▸ Activity: Your copy should start at the line with "yellow star: (171, 100) -> (248, 117), moved" and end at the line with "green cross: (71, 134)" in the data below. Transcribe only those lines, exactly, pictures excluded.

▸ Supplied material:

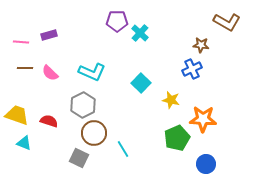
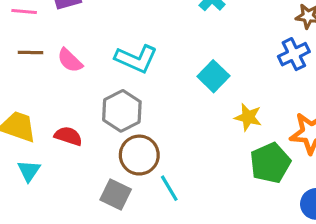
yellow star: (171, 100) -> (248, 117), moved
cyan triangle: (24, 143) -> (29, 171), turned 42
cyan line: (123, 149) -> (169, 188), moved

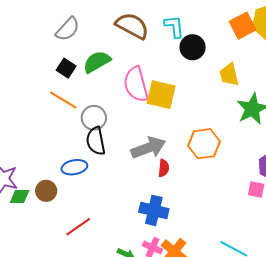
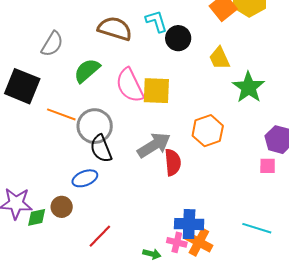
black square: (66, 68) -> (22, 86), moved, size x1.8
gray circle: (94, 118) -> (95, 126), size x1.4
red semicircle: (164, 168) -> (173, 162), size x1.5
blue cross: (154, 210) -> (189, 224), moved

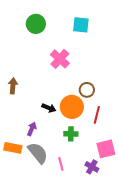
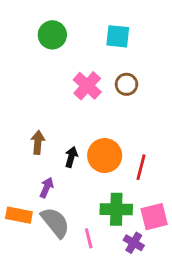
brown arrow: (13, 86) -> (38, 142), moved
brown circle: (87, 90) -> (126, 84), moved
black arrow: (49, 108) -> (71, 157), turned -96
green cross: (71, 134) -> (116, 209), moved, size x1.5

* * *

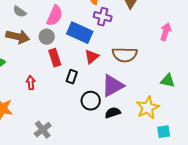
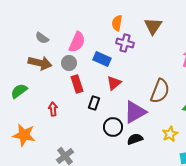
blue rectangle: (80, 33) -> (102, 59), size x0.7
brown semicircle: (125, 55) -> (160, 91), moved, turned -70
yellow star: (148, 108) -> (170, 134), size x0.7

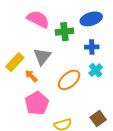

▸ Response area:
yellow star: (171, 100) -> (248, 117), moved
cyan triangle: (24, 143) -> (29, 171), turned 42
cyan line: (123, 149) -> (169, 188), moved

black square: (66, 68) -> (22, 86), moved, size x1.8
gray circle: (94, 118) -> (95, 126), size x1.4
red semicircle: (164, 168) -> (173, 162), size x1.5
blue cross: (154, 210) -> (189, 224), moved

brown arrow: (13, 86) -> (38, 142), moved
brown circle: (87, 90) -> (126, 84), moved
black arrow: (49, 108) -> (71, 157), turned -96
green cross: (71, 134) -> (116, 209), moved, size x1.5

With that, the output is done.